Data excerpts
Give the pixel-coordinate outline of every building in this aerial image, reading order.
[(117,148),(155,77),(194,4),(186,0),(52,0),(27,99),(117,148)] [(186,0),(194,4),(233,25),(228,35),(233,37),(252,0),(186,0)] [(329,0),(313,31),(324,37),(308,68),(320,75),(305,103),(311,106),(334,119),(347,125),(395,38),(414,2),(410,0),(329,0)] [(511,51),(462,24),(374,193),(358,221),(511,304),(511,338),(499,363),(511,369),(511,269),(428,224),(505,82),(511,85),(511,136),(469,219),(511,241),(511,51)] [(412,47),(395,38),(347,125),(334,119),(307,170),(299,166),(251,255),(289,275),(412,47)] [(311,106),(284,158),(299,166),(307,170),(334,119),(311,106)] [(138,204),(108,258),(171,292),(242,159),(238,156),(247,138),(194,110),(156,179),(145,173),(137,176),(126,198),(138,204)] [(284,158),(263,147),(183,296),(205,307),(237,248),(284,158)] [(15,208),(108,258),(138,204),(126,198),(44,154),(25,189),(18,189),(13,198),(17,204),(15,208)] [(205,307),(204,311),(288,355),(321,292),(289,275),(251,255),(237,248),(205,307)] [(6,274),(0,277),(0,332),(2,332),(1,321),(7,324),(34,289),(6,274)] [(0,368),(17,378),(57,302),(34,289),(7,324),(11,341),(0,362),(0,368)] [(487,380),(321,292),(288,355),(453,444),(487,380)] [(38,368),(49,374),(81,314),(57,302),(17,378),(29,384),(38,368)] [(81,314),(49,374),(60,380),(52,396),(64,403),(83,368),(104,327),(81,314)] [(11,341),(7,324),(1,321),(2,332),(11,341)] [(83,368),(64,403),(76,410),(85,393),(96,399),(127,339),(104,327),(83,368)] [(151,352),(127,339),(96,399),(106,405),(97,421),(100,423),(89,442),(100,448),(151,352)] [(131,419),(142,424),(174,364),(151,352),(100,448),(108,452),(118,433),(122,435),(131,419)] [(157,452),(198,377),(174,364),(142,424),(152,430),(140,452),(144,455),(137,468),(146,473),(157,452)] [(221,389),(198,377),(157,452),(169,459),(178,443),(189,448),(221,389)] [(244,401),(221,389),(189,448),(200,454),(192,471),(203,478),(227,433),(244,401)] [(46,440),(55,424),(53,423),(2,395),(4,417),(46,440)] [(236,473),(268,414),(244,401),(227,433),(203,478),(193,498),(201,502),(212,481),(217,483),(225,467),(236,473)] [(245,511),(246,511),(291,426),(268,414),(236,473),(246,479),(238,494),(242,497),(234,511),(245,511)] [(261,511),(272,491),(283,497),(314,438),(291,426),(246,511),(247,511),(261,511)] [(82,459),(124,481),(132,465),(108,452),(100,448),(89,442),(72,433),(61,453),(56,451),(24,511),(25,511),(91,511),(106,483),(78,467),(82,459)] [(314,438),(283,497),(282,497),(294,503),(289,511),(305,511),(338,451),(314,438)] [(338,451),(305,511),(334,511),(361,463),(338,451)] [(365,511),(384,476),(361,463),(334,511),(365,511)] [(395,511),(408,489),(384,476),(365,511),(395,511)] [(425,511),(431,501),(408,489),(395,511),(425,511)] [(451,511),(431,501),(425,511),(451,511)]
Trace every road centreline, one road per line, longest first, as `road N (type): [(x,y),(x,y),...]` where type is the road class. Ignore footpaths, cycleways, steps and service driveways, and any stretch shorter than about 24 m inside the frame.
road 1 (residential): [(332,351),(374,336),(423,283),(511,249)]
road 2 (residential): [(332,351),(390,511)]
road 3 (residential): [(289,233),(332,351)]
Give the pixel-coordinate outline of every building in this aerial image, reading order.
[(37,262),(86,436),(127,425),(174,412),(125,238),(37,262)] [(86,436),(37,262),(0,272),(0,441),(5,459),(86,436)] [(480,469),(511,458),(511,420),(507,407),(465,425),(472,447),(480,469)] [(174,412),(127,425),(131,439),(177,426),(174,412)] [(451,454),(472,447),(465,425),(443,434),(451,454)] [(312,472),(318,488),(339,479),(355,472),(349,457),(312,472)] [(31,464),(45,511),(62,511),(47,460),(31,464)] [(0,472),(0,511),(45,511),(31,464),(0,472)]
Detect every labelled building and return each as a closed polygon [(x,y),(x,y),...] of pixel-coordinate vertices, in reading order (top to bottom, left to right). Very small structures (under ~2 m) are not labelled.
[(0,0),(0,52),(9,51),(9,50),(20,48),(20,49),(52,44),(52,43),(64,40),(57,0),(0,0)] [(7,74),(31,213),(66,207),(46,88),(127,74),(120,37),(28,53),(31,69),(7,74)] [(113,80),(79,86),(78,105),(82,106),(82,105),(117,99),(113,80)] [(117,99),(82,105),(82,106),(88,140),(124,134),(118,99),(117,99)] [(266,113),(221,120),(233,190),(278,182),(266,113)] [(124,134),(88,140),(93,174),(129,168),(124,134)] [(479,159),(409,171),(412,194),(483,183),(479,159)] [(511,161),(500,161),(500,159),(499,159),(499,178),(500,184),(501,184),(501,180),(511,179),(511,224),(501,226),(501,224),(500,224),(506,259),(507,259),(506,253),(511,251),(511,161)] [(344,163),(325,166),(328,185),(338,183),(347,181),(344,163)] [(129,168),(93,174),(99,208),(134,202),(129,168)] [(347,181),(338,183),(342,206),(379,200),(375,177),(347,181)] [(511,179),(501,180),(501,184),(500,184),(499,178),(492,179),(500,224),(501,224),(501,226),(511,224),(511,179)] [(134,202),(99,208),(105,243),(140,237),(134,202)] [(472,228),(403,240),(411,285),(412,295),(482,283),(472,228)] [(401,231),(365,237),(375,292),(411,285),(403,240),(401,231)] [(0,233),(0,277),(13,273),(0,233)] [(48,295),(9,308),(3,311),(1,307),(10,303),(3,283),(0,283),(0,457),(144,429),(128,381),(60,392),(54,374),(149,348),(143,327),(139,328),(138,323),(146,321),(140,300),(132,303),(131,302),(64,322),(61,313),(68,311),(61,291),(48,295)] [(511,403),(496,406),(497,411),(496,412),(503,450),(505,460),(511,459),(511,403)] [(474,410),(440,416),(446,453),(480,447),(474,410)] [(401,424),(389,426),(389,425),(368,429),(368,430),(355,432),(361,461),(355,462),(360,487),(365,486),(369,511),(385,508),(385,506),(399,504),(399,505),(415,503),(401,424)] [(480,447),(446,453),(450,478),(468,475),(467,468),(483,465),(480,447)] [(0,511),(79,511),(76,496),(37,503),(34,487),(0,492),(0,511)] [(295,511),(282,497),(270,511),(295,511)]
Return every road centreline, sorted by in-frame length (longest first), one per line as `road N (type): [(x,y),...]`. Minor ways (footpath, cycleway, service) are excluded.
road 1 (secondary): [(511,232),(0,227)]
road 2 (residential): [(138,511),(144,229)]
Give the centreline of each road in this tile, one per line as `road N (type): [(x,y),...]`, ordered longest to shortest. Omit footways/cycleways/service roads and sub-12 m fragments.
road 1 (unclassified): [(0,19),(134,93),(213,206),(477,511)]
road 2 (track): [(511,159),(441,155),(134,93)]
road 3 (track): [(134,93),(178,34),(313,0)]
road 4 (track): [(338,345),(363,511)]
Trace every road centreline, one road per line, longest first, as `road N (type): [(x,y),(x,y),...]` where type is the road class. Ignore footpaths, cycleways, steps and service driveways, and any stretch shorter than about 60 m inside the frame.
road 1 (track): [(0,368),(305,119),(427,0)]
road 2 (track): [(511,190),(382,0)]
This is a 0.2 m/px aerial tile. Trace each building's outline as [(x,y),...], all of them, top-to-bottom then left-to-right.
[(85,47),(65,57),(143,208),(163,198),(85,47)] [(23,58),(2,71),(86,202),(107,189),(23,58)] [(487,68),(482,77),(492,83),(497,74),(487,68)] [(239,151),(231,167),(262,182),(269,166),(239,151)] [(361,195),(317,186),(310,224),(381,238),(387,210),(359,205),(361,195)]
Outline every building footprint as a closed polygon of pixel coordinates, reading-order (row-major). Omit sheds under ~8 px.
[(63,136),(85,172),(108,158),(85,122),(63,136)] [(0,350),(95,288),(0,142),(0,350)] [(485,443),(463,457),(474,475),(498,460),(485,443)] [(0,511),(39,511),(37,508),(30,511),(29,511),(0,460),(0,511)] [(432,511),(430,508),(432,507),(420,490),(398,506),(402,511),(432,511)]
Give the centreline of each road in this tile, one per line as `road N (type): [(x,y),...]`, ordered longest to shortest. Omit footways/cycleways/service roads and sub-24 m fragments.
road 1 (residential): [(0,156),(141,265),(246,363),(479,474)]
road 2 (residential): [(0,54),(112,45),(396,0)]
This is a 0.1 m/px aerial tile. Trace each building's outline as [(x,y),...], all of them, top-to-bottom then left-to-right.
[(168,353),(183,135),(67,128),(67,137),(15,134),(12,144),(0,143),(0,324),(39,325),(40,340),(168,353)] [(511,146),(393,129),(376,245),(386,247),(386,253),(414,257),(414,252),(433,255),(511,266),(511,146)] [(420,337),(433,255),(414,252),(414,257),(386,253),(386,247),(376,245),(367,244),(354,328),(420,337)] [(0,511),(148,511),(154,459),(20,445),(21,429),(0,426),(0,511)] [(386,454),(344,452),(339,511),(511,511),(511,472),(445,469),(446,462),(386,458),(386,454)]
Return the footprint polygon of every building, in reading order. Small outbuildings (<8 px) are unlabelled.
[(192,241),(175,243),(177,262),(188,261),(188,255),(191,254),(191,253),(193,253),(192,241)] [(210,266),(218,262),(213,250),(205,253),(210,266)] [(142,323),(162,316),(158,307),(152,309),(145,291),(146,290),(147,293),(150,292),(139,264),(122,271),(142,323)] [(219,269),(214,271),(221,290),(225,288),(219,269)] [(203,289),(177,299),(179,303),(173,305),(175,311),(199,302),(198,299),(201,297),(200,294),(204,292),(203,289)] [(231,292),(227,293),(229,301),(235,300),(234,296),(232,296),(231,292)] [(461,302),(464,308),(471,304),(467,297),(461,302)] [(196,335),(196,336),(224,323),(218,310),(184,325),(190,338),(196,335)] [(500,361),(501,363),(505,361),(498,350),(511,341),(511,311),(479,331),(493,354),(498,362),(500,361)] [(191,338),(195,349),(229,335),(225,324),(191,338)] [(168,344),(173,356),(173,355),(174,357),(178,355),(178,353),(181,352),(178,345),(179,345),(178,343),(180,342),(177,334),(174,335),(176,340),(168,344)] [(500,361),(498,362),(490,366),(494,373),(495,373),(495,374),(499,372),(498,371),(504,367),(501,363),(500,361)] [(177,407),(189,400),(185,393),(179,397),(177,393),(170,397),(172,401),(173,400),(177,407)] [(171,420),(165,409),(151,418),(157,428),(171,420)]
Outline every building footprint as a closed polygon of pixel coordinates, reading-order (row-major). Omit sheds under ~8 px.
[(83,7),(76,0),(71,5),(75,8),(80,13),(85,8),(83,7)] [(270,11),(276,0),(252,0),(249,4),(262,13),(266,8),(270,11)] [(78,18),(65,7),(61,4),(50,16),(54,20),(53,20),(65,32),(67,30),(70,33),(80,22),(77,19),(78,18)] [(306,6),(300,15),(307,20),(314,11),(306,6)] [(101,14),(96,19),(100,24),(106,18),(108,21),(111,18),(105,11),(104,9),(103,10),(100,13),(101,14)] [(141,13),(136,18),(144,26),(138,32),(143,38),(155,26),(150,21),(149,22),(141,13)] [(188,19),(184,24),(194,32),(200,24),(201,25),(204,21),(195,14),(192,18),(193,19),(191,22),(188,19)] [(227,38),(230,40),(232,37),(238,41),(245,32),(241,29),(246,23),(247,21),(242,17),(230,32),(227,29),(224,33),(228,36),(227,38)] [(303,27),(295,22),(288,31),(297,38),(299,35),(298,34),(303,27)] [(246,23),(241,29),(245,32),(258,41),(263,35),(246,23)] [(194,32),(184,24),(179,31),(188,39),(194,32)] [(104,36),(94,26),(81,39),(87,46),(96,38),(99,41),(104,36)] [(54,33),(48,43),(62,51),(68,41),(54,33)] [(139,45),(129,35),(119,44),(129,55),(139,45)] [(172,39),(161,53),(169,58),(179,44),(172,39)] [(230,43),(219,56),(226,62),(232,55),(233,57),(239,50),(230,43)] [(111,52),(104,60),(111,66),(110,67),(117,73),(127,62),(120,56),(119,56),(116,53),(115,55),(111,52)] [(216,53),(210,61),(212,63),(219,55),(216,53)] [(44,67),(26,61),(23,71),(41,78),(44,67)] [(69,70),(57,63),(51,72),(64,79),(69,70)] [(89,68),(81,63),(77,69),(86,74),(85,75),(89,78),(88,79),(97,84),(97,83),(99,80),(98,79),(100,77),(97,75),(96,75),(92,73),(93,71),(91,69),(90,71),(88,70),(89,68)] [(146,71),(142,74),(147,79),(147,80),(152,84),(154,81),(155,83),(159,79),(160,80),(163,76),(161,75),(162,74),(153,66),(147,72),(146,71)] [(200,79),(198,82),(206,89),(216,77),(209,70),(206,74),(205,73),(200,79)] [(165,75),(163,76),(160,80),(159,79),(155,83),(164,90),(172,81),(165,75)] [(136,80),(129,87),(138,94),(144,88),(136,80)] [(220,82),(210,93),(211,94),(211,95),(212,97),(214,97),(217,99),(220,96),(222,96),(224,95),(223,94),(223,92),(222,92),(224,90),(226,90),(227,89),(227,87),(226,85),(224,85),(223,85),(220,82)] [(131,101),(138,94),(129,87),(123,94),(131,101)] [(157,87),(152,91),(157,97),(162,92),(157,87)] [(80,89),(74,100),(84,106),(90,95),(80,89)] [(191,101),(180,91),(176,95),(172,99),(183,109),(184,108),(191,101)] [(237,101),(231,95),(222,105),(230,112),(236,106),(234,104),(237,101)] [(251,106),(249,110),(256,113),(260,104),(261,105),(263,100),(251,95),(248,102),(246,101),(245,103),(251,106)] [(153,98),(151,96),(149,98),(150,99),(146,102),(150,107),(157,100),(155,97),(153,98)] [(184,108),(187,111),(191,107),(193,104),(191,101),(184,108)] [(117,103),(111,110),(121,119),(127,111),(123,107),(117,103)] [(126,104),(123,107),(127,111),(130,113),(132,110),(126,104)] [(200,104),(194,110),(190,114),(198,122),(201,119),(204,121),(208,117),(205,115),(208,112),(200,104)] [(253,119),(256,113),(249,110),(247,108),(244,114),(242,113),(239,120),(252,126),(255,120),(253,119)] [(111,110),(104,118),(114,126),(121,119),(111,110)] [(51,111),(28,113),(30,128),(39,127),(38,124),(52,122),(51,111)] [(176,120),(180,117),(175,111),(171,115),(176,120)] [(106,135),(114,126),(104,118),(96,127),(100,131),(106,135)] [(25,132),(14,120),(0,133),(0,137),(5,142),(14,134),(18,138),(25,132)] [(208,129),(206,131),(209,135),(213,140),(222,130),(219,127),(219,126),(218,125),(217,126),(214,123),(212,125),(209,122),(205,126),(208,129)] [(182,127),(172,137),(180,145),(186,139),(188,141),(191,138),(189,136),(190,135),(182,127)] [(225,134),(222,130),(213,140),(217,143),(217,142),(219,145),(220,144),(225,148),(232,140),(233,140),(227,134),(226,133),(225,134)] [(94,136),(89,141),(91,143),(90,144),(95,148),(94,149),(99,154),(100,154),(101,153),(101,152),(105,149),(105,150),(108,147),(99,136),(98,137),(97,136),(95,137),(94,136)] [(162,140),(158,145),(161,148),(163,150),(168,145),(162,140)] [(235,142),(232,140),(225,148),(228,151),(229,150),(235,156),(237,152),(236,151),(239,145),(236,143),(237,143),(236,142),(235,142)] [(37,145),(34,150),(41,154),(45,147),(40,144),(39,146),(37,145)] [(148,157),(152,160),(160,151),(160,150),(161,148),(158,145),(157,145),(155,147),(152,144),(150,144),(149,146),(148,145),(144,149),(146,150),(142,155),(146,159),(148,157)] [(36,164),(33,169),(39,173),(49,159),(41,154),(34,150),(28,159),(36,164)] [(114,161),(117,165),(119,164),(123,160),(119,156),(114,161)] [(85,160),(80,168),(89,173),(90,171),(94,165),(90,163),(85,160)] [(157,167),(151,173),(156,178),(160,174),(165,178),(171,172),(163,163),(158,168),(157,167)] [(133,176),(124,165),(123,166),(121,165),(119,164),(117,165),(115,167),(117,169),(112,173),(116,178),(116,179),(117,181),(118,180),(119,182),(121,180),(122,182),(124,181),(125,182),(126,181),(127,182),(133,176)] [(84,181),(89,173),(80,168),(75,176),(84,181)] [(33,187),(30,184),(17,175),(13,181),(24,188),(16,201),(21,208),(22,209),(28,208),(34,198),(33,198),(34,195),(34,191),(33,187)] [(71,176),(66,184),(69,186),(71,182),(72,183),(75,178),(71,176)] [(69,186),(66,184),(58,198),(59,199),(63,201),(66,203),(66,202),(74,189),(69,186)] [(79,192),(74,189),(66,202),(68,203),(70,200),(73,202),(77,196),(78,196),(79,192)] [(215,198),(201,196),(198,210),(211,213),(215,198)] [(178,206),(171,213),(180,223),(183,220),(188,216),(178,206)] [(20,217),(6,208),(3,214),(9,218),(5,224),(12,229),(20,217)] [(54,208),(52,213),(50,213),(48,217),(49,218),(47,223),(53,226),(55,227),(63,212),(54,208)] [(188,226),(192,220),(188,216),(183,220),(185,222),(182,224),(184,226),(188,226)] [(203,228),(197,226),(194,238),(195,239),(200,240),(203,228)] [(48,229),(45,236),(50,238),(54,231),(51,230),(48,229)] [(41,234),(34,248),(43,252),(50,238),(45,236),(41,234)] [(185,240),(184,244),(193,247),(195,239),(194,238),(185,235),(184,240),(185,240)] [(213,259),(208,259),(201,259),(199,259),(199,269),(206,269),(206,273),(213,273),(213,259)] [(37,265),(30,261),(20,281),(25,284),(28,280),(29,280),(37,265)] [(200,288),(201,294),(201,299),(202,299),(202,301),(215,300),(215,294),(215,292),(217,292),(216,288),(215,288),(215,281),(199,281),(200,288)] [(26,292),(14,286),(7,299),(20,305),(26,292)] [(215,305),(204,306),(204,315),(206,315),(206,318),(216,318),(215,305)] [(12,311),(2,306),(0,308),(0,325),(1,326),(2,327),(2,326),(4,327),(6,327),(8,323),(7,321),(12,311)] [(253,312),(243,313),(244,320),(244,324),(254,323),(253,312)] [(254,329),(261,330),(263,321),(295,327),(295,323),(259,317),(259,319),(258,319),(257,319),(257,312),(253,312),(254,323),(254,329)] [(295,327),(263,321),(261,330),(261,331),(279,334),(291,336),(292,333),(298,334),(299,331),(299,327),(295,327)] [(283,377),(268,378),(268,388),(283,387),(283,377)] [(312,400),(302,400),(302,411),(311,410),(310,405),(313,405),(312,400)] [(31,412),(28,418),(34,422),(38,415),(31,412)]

_EXERCISE INSTRUCTIONS_: Find every line in the records above that contains the word "Ignore" and copy each of those lines in full. Case counts.

_SOLUTION FOR THIS TASK_:
Trace every road centreline, one road per line, longest first, as `road N (type): [(x,y),(x,y),...]` where type is the road class. Ignore footpaths, cycleways, steps and service driveways, and any stretch shorter than about 24 m inside the frame.
Trace every road centreline, one road per line, longest first, as `road N (type): [(x,y),(x,y),...]` where type is the road class. Ignore footpaths, cycleways, steps and service driveways, and any stretch shorter than about 60 m inside the frame.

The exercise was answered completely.